WHAT YOU NEED TO DO -> What you return must be the lines of the data that hold the word "white".
[[ INFORMATION open ]]
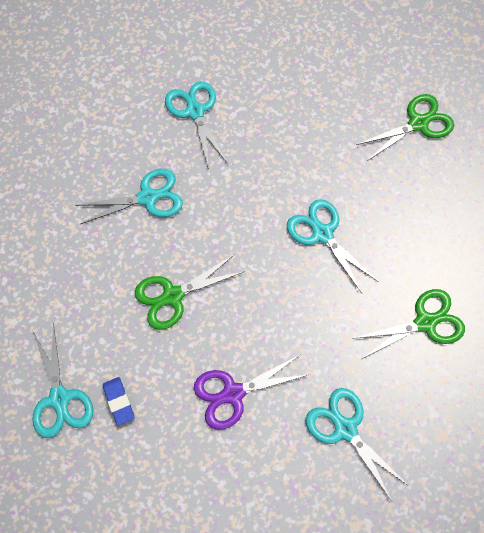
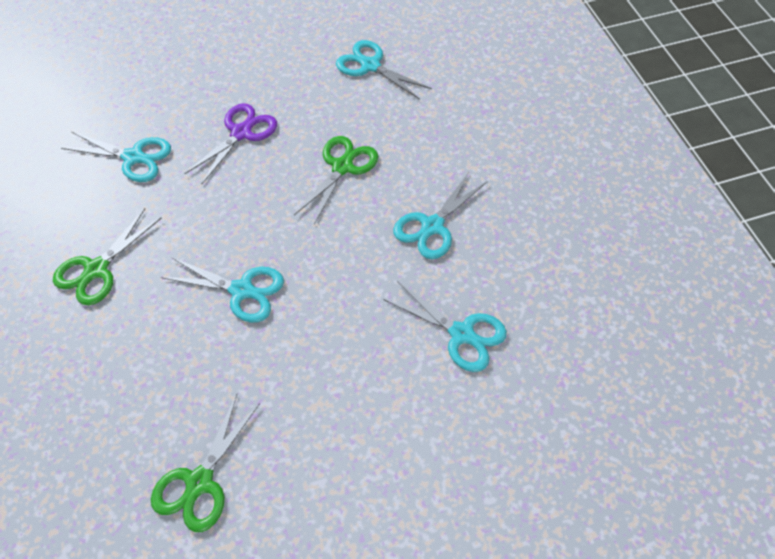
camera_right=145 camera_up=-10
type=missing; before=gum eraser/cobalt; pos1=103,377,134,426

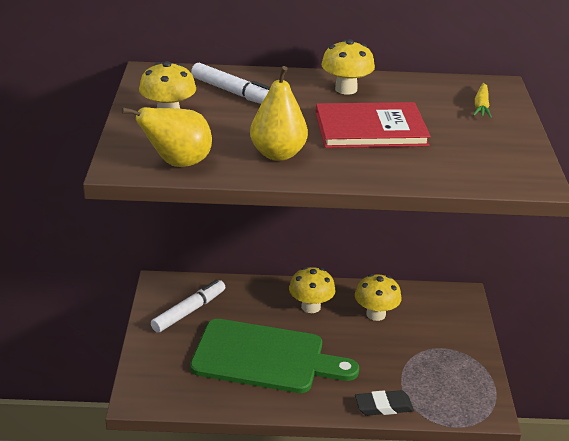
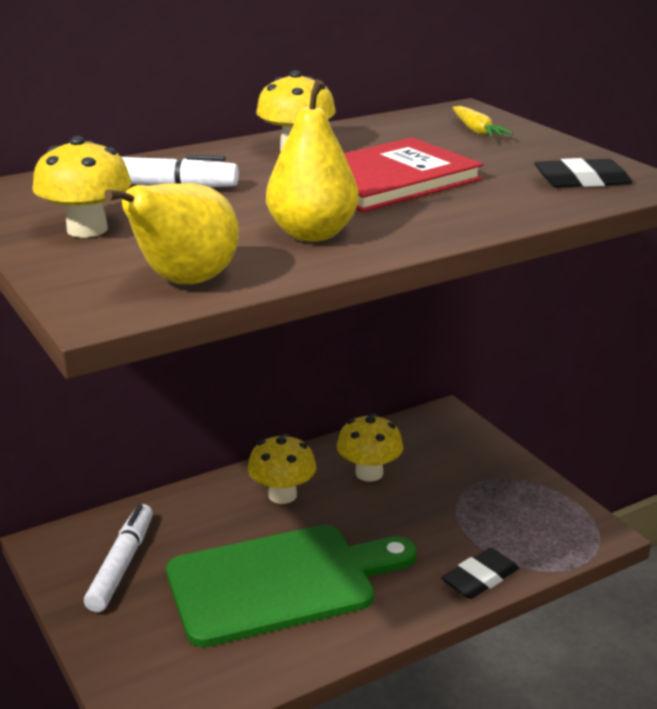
camera_right=-30 camera_up=-5
type=appeared; after=gum eraser/jet-black; pos2=534,158,632,187

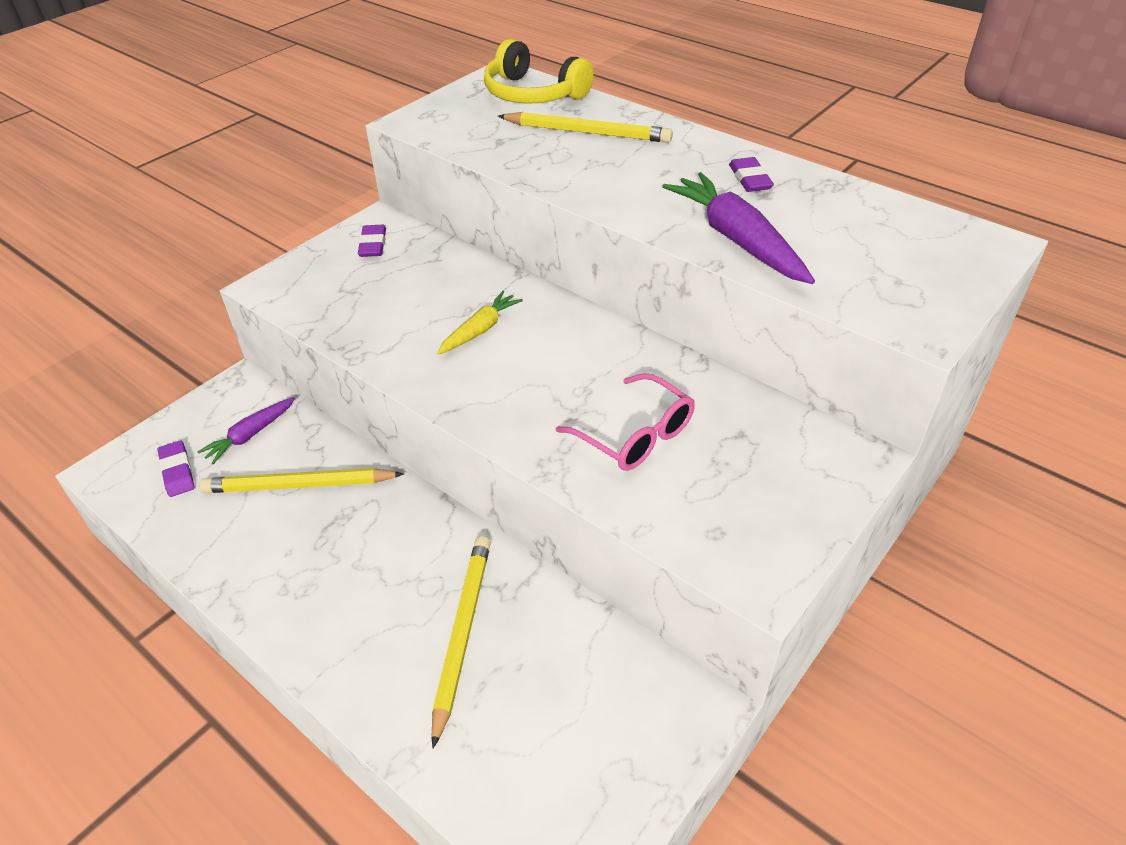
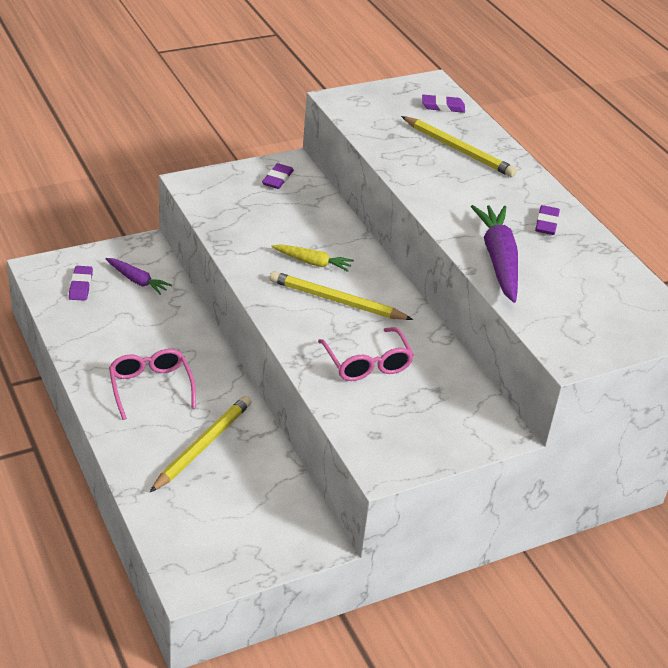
camera_right=20 camera_up=-5
type=spun; before=root vegetable/royal purple; pos1=197,397,295,464; pos2=105,258,172,295; turn=-120
type=appeared; after=spectacles/rosy; pos2=109,349,196,420
type=relocated; before=pencil/yellow; pos1=199,468,404,493; pos2=269,271,413,320
type=spun; before=root vegetable/yellow; pos1=437,291,523,355; pos2=271,244,354,272; turn=45
type=exchanged; before=headphones/yellow; after=gum eraser/royal purple; pos1=484,39,594,104; pos2=422,95,465,113

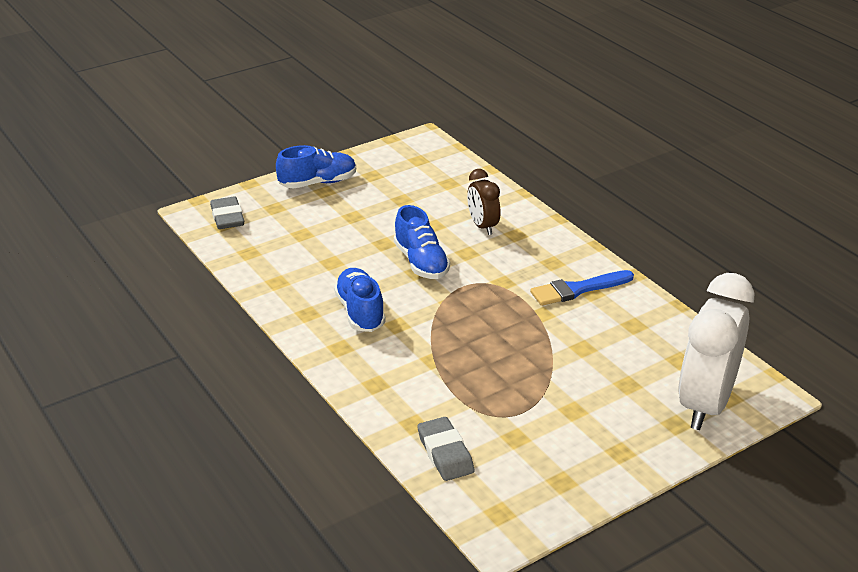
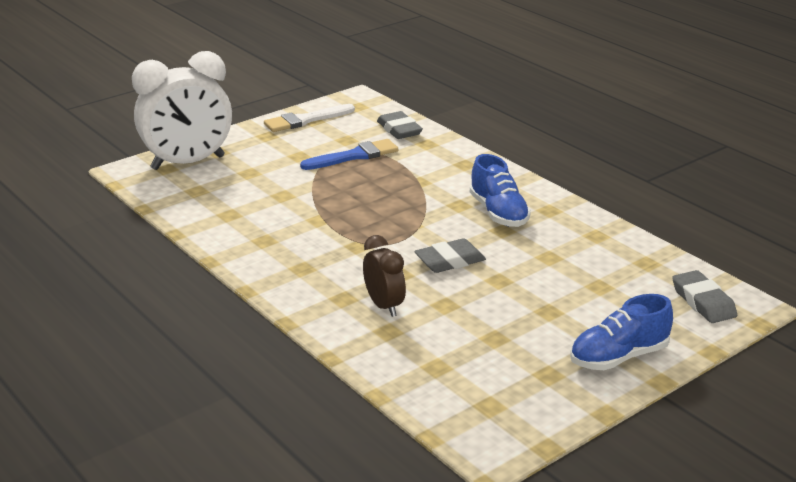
camera_right=175 camera_up=-5
type=spun; before=bedside clock/snow-white; pos1=678,273,755,430; pos2=132,51,232,170; turn=45
type=appeared; after=brush/snow-white; pos2=264,104,355,132
type=relocated; before=brush/cobalt; pos1=530,270,634,306; pos2=300,139,398,170
type=exchanged; before=lace-up shoe/cobalt; after=gum eraser/ash-grey; pos1=394,205,450,279; pos2=414,238,486,273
[[ INFORMATION closed ]]
RESULT FOR THIS EXERCISE ->
type=spun; before=bedside clock/snow-white; pos1=678,273,755,430; pos2=132,51,232,170; turn=45
type=appeared; after=brush/snow-white; pos2=264,104,355,132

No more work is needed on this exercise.